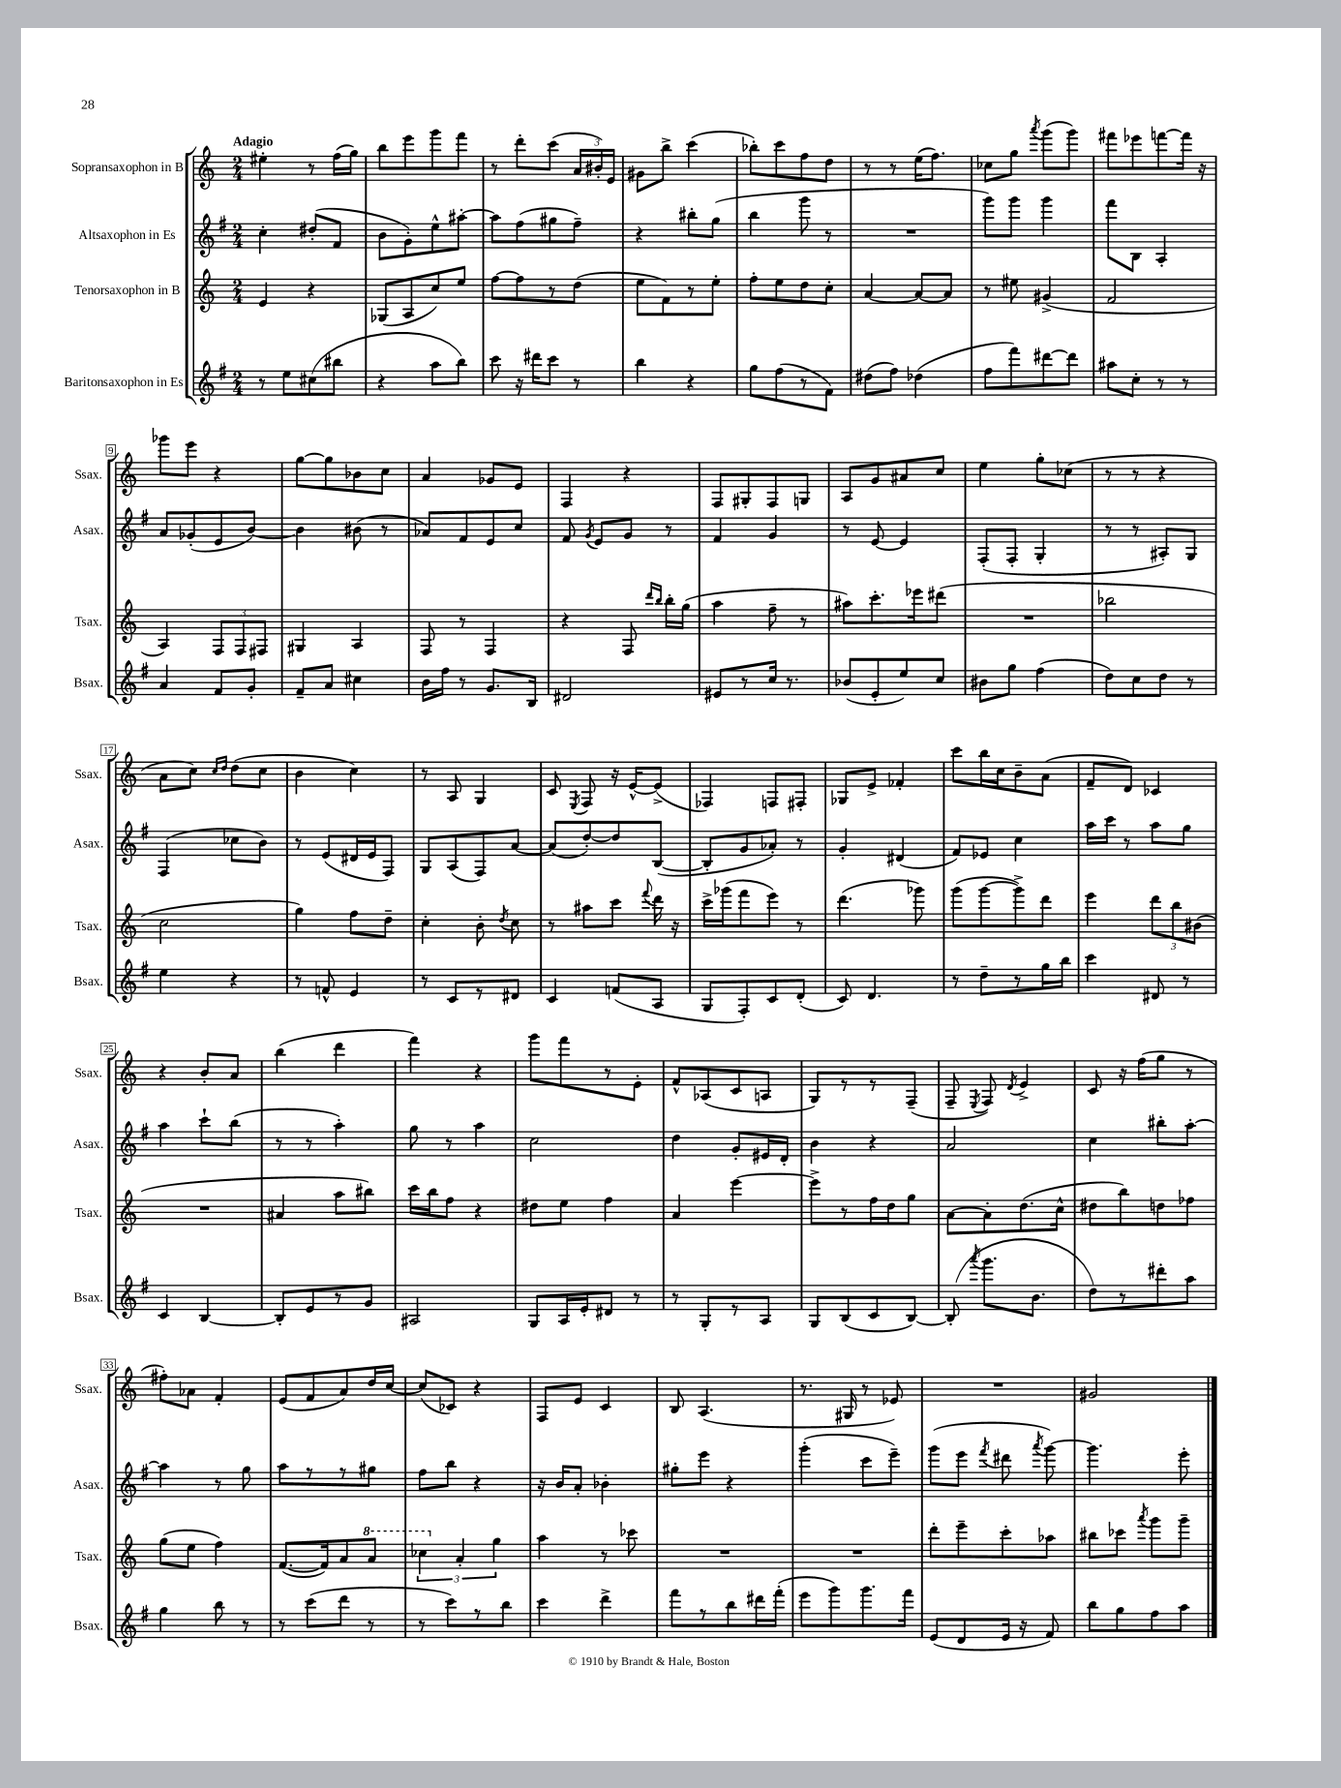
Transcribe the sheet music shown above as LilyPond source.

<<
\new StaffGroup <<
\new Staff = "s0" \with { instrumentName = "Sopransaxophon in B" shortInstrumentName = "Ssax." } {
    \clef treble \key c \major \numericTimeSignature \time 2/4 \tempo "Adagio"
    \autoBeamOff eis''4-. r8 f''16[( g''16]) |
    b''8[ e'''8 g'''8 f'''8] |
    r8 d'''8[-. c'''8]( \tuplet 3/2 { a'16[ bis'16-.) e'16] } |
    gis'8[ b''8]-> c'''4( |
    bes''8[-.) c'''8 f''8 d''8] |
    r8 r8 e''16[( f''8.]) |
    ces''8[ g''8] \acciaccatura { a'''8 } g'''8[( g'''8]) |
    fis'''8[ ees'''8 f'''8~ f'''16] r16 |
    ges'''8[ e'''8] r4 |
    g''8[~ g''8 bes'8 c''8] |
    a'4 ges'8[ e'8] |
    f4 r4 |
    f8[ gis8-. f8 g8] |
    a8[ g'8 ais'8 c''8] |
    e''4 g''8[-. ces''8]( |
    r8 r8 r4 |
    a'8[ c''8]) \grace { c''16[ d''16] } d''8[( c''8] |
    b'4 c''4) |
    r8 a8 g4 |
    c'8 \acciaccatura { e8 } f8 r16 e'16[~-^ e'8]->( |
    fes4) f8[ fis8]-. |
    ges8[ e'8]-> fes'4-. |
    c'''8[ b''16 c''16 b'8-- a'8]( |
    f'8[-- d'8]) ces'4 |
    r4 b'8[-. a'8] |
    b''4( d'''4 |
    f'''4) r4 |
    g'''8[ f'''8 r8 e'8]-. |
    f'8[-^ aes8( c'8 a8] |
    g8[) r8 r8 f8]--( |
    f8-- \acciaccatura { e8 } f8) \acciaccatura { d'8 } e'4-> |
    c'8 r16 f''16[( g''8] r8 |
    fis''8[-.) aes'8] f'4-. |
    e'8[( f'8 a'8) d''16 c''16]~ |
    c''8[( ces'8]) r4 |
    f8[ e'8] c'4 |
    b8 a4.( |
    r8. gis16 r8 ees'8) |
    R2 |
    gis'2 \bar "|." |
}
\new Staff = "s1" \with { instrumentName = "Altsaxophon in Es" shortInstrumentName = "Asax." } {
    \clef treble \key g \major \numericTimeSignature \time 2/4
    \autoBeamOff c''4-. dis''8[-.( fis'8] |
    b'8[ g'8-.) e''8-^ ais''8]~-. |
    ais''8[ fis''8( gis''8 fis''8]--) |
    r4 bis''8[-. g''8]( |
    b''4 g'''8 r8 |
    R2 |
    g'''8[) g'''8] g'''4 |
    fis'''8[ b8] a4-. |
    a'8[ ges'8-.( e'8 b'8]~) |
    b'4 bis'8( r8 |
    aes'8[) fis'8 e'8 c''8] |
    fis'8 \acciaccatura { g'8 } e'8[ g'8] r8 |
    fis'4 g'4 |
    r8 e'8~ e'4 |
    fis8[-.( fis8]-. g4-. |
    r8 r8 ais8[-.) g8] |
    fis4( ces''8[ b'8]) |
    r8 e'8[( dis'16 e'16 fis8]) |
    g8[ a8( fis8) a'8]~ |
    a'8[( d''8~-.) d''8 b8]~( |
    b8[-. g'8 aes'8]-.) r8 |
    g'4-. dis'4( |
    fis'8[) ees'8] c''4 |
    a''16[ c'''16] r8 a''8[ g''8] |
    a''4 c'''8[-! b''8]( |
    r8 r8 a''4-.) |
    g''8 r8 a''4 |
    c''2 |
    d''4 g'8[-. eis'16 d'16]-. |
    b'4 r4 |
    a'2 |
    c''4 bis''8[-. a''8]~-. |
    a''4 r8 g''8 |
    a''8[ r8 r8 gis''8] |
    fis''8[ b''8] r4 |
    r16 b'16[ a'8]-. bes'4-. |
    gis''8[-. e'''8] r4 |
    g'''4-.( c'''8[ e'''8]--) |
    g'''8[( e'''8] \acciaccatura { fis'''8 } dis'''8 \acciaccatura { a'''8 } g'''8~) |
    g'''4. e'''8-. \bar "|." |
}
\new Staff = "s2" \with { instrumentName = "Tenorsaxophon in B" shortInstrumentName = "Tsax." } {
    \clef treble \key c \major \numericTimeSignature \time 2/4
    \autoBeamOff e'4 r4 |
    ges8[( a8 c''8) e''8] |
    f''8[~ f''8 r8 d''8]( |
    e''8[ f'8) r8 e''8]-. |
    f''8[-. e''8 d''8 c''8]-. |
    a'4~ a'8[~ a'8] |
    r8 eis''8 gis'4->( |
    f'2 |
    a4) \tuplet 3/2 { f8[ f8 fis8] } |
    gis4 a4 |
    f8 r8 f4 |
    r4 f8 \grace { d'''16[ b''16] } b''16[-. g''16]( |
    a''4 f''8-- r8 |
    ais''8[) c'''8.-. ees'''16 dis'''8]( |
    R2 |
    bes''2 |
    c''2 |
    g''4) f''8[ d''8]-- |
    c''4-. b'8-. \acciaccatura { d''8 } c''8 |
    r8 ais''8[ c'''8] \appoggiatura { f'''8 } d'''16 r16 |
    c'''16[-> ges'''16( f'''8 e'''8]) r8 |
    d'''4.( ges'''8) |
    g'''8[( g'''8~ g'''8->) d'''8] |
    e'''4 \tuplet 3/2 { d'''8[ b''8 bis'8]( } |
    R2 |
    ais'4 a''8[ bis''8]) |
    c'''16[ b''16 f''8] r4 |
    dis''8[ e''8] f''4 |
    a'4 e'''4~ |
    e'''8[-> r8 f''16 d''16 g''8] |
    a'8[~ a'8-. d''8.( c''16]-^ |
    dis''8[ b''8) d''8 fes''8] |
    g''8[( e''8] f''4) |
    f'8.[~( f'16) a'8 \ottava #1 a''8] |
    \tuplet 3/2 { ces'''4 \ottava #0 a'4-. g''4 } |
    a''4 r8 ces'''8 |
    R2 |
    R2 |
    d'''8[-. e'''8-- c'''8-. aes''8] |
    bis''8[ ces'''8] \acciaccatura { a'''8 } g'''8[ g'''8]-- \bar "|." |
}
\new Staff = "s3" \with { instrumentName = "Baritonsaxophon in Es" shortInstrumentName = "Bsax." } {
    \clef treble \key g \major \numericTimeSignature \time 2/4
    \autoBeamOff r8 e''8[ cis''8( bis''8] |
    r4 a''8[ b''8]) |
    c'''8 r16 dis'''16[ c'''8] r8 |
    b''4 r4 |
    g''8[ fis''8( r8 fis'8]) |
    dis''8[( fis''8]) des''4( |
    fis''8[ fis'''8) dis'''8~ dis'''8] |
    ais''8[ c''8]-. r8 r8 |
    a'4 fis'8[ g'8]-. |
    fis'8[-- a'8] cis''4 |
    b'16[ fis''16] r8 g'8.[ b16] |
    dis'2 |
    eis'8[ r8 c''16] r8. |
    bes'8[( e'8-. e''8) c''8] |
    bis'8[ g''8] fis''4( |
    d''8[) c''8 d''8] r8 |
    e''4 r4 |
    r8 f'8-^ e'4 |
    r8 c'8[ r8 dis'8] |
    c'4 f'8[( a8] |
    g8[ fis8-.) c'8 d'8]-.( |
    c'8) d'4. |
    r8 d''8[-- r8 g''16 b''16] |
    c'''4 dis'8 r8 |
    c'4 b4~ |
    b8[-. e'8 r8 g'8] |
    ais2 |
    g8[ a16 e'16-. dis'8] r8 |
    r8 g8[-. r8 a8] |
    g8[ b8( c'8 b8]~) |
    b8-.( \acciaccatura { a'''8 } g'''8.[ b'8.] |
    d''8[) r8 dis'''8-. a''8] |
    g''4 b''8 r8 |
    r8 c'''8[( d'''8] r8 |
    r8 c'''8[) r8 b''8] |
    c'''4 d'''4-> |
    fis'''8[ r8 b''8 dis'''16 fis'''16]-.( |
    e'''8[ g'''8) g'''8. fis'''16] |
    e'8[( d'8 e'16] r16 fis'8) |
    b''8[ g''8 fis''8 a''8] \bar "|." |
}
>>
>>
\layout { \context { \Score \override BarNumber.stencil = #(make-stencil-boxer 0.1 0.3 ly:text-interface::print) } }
= = = = =
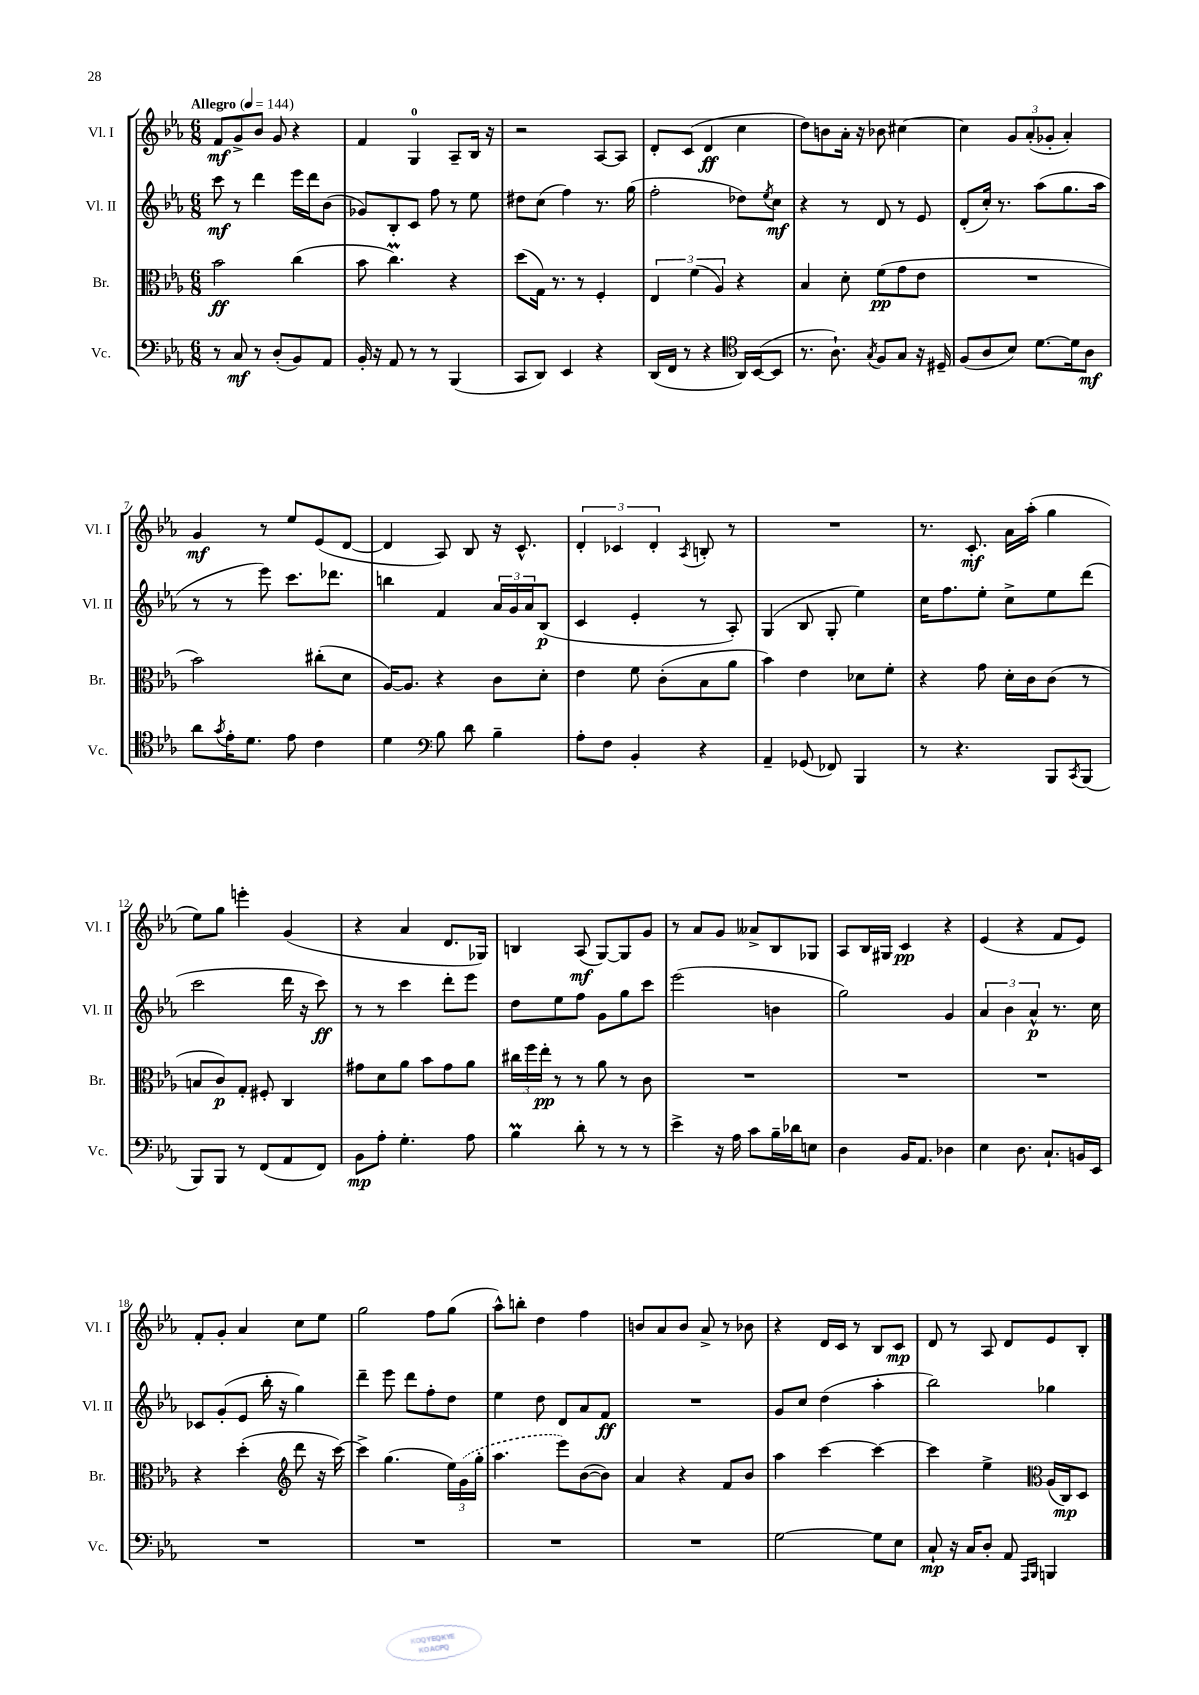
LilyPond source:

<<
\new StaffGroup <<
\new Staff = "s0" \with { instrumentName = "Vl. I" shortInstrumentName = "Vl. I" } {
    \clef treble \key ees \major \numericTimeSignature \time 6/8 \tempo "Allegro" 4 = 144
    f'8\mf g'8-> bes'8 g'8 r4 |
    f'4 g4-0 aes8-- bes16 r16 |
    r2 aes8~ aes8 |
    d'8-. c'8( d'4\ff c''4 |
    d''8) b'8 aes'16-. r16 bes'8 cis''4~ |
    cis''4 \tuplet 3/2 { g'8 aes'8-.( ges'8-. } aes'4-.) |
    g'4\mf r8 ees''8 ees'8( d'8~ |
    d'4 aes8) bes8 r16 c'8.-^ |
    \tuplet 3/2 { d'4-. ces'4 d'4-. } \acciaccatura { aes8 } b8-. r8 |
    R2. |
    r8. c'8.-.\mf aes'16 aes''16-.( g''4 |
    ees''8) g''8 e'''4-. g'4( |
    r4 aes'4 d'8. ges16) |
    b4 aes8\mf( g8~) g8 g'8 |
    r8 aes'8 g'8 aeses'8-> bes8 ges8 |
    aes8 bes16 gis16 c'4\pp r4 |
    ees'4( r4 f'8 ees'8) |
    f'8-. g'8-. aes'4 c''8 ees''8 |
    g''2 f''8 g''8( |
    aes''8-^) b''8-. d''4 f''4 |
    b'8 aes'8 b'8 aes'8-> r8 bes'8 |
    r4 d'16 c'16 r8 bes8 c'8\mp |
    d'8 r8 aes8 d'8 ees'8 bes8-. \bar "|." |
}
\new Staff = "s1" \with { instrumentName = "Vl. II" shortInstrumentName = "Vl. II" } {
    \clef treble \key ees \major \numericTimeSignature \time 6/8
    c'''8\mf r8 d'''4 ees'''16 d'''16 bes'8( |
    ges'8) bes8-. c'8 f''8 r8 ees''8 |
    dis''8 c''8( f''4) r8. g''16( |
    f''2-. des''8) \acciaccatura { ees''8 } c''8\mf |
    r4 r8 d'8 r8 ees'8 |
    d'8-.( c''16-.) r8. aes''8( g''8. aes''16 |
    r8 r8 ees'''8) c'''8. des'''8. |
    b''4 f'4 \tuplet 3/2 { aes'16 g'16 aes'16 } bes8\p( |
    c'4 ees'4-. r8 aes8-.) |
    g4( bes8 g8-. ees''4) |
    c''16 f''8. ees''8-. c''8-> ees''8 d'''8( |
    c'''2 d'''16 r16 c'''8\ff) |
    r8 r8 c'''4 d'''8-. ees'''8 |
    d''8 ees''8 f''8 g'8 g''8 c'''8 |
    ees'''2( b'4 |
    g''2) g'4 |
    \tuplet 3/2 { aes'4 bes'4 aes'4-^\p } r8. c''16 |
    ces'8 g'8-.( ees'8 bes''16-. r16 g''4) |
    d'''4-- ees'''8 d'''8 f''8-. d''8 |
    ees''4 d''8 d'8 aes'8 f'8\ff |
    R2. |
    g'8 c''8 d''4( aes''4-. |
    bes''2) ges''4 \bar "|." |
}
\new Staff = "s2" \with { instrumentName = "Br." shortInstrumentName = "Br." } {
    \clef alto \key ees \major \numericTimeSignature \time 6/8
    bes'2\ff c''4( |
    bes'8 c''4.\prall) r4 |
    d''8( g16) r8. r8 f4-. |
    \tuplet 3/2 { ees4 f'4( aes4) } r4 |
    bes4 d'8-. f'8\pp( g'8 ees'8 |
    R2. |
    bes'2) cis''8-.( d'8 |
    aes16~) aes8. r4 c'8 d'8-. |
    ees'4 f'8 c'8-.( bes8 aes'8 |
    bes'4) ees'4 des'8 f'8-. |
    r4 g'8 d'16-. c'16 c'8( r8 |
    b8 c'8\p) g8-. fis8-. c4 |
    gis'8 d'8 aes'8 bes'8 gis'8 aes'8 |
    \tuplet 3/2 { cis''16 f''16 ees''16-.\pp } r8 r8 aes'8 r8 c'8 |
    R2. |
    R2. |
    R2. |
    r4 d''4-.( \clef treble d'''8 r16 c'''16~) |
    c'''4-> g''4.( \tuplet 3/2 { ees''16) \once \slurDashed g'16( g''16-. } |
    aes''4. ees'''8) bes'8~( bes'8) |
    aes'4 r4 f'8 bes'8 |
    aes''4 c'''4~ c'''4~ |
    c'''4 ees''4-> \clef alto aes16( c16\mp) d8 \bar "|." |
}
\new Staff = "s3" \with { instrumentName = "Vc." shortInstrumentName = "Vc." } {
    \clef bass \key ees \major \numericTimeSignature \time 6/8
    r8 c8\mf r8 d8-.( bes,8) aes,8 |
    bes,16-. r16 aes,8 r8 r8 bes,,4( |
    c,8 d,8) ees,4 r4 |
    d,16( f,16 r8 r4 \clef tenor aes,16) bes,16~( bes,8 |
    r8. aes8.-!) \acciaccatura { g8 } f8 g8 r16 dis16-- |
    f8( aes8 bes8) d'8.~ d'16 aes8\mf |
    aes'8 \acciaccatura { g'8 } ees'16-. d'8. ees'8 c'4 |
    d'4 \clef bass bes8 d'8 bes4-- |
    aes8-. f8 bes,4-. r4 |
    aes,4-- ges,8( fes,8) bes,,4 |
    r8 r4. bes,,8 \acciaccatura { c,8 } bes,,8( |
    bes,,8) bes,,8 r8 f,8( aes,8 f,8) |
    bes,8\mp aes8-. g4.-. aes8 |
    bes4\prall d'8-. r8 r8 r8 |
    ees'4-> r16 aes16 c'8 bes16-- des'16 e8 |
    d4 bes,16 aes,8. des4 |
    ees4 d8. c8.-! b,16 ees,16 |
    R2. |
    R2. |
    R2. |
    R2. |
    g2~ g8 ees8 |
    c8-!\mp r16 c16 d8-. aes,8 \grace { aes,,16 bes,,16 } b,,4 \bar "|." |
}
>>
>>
= = = = =
WHAT YOU ARE ASKED TO DO
Pull out each line of the listing above that contains the string "LilyPond", and reproduce those lines in full.

SOLUTION FOR THIS TASK
Transcribe the sheet music shown above as LilyPond source.
LilyPond source:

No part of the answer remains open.